=== Entries supplied ===

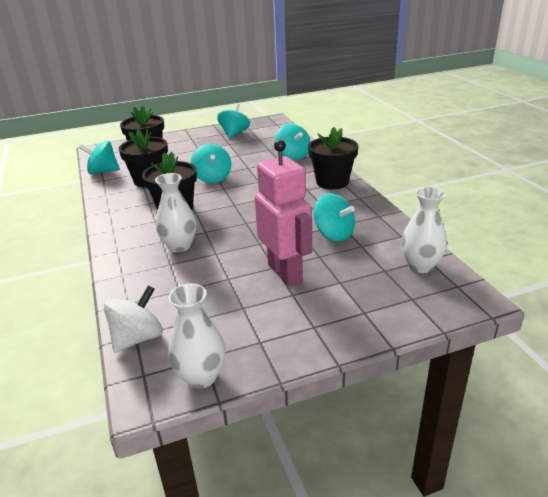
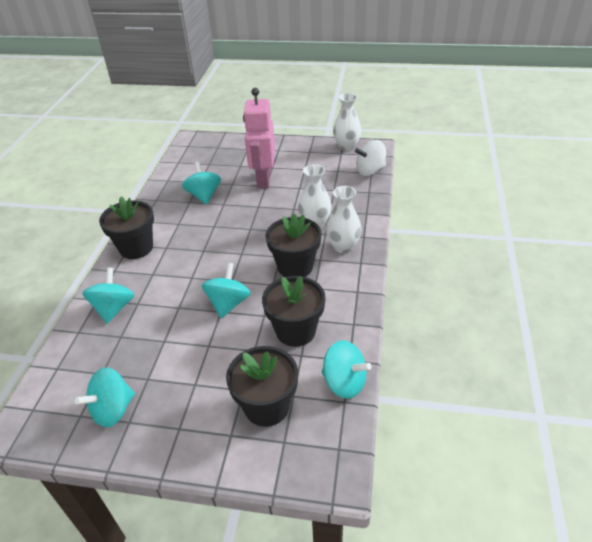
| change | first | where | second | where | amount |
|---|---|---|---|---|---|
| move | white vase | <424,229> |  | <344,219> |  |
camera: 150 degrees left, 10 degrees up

===
=== Entries supplied ===

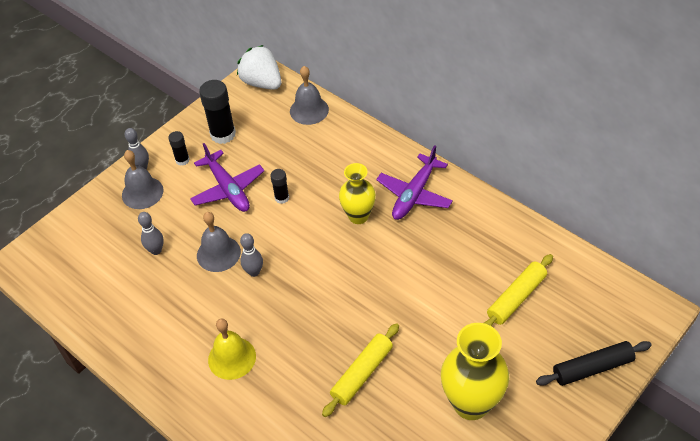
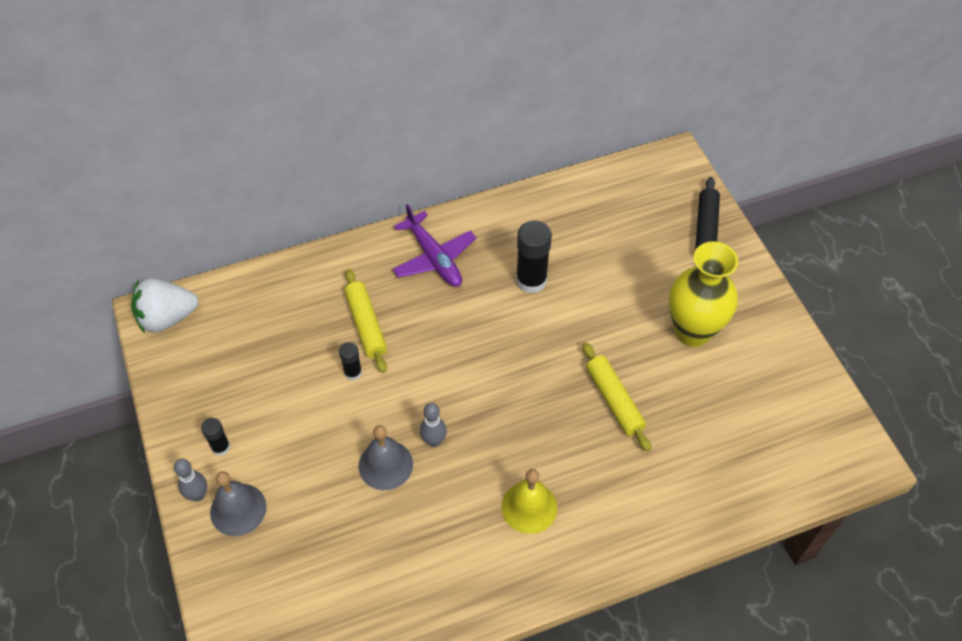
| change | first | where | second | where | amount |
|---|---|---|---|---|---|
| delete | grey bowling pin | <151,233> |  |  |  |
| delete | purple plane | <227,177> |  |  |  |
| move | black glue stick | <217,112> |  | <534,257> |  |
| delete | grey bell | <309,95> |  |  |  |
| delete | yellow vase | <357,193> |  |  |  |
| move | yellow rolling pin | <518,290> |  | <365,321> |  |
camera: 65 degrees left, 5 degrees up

===

| Instructions for the task |
Select the lines in this material that hold the word "grey", leaving none out.

| Task answer |
| delete | grey bowling pin | <151,233> |  |  |  |
| delete | grey bell | <309,95> |  |  |  |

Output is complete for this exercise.